--- Entries shown Enclosed Below ---

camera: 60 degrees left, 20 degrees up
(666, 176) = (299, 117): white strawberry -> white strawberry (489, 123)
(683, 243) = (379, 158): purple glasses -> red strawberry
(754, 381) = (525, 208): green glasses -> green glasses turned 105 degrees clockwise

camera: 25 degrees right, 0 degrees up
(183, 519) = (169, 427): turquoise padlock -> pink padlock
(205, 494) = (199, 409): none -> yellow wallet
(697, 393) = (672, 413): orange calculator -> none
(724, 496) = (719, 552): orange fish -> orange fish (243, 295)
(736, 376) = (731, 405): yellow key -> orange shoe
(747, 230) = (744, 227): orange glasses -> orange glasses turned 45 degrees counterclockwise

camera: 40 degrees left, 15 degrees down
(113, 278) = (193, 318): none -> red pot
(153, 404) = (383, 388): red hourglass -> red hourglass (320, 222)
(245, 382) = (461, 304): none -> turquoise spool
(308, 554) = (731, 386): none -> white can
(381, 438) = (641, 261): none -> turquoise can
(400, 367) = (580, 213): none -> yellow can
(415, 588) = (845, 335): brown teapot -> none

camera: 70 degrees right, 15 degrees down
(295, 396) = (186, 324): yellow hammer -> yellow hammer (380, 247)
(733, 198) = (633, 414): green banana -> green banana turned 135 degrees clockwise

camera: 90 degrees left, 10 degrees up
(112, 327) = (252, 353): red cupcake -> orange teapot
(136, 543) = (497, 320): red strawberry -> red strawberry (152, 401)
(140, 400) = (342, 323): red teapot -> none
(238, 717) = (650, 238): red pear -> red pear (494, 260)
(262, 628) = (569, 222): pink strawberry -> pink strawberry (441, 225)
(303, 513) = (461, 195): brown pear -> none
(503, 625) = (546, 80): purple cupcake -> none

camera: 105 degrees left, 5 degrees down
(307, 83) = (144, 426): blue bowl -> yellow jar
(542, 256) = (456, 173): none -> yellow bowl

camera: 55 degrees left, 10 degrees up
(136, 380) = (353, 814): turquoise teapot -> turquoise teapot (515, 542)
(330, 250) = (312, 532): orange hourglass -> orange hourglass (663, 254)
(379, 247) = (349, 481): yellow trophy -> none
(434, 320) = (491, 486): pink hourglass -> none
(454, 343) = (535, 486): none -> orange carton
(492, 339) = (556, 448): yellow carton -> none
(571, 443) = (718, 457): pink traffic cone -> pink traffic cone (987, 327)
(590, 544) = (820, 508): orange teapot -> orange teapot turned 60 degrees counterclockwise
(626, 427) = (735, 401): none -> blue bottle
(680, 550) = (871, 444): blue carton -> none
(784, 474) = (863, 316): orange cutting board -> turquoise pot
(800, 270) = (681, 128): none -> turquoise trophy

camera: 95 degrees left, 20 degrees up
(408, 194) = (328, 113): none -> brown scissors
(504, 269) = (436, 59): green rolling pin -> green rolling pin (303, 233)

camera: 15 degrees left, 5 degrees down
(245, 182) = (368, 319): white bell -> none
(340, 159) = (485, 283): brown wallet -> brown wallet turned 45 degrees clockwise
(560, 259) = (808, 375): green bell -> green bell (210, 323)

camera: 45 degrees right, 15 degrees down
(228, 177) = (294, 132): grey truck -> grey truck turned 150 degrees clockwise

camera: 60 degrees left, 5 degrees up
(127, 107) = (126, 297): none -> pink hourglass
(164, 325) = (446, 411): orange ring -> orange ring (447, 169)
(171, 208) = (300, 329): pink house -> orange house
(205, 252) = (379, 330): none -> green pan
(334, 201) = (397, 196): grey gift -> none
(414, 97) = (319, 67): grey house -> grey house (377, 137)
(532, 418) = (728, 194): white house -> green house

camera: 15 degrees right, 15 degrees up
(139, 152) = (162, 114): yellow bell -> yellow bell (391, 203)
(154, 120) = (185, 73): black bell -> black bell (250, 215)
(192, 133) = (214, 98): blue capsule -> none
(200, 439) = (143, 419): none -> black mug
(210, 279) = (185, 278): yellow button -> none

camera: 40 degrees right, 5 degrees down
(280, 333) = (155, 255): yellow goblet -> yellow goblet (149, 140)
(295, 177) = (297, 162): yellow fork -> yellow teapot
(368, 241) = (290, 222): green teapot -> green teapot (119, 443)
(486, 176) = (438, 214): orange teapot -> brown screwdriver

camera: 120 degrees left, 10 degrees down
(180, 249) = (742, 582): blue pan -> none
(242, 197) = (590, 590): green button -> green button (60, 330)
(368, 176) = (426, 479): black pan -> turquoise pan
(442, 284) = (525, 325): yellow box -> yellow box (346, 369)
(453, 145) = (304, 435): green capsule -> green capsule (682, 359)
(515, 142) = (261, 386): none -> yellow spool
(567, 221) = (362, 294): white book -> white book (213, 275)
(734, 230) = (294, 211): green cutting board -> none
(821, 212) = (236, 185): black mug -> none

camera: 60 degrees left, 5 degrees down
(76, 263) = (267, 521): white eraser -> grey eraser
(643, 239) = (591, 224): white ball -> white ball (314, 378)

--- End of Enclosed Entries shown ---

_Try it_
Look above for the line holding "(112, 327) = (252, 353): red". Print it and every line after it, exactly, through the line holding "(414, 97) = (319, 67): grey".

_Output below_
(112, 327) = (252, 353): red cupcake -> orange teapot
(136, 543) = (497, 320): red strawberry -> red strawberry (152, 401)
(140, 400) = (342, 323): red teapot -> none
(238, 717) = (650, 238): red pear -> red pear (494, 260)
(262, 628) = (569, 222): pink strawberry -> pink strawberry (441, 225)
(303, 513) = (461, 195): brown pear -> none
(503, 625) = (546, 80): purple cupcake -> none

camera: 105 degrees left, 5 degrees down
(307, 83) = (144, 426): blue bowl -> yellow jar
(542, 256) = (456, 173): none -> yellow bowl

camera: 55 degrees left, 10 degrees up
(136, 380) = (353, 814): turquoise teapot -> turquoise teapot (515, 542)
(330, 250) = (312, 532): orange hourglass -> orange hourglass (663, 254)
(379, 247) = (349, 481): yellow trophy -> none
(434, 320) = (491, 486): pink hourglass -> none
(454, 343) = (535, 486): none -> orange carton
(492, 339) = (556, 448): yellow carton -> none
(571, 443) = (718, 457): pink traffic cone -> pink traffic cone (987, 327)
(590, 544) = (820, 508): orange teapot -> orange teapot turned 60 degrees counterclockwise
(626, 427) = (735, 401): none -> blue bottle
(680, 550) = (871, 444): blue carton -> none
(784, 474) = (863, 316): orange cutting board -> turquoise pot
(800, 270) = (681, 128): none -> turquoise trophy

camera: 95 degrees left, 20 degrees up
(408, 194) = (328, 113): none -> brown scissors
(504, 269) = (436, 59): green rolling pin -> green rolling pin (303, 233)

camera: 15 degrees left, 5 degrees down
(245, 182) = (368, 319): white bell -> none
(340, 159) = (485, 283): brown wallet -> brown wallet turned 45 degrees clockwise
(560, 259) = (808, 375): green bell -> green bell (210, 323)

camera: 45 degrees right, 15 degrees down
(228, 177) = (294, 132): grey truck -> grey truck turned 150 degrees clockwise

camera: 60 degrees left, 5 degrees up
(127, 107) = (126, 297): none -> pink hourglass
(164, 325) = (446, 411): orange ring -> orange ring (447, 169)
(171, 208) = (300, 329): pink house -> orange house
(205, 252) = (379, 330): none -> green pan
(334, 201) = (397, 196): grey gift -> none
(414, 97) = (319, 67): grey house -> grey house (377, 137)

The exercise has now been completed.